- Exercise aim
Pull out every line of the listing below where "white" appears.
■ ■ ■ ■
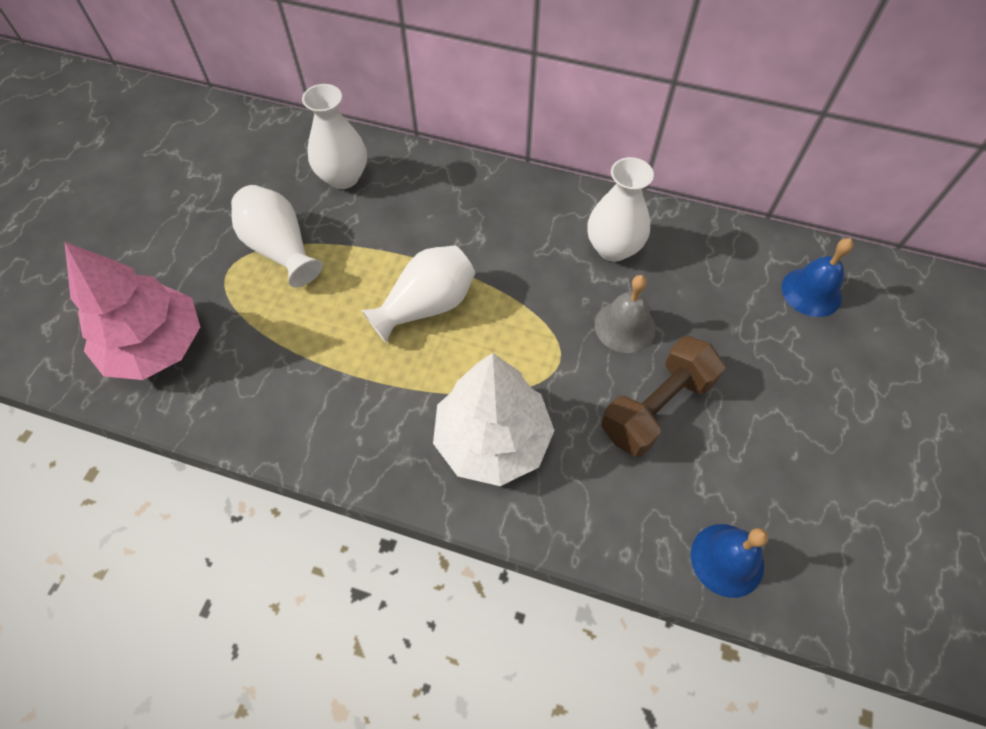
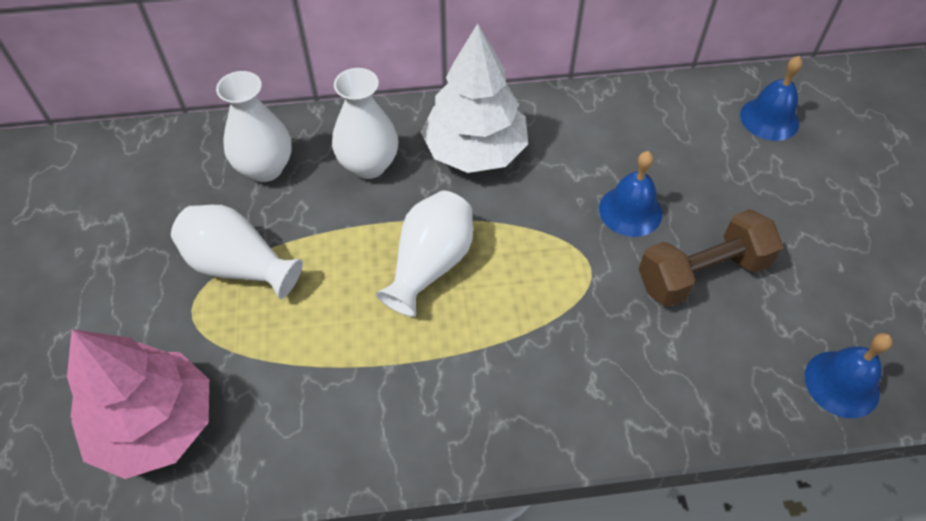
camera: 25 degrees left, 5 degrees down
(492, 440) = (572, 368): white tree -> white tree (475, 151)
(613, 248) = (576, 142): white vase -> white vase (368, 165)
(625, 326) = (630, 211): grey bell -> blue bell
(656, 407) = (701, 273): brown dumbbell -> brown dumbbell turned 45 degrees clockwise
■ ■ ■ ■
- Output for this task
(492, 440) = (572, 368): white tree -> white tree (475, 151)
(613, 248) = (576, 142): white vase -> white vase (368, 165)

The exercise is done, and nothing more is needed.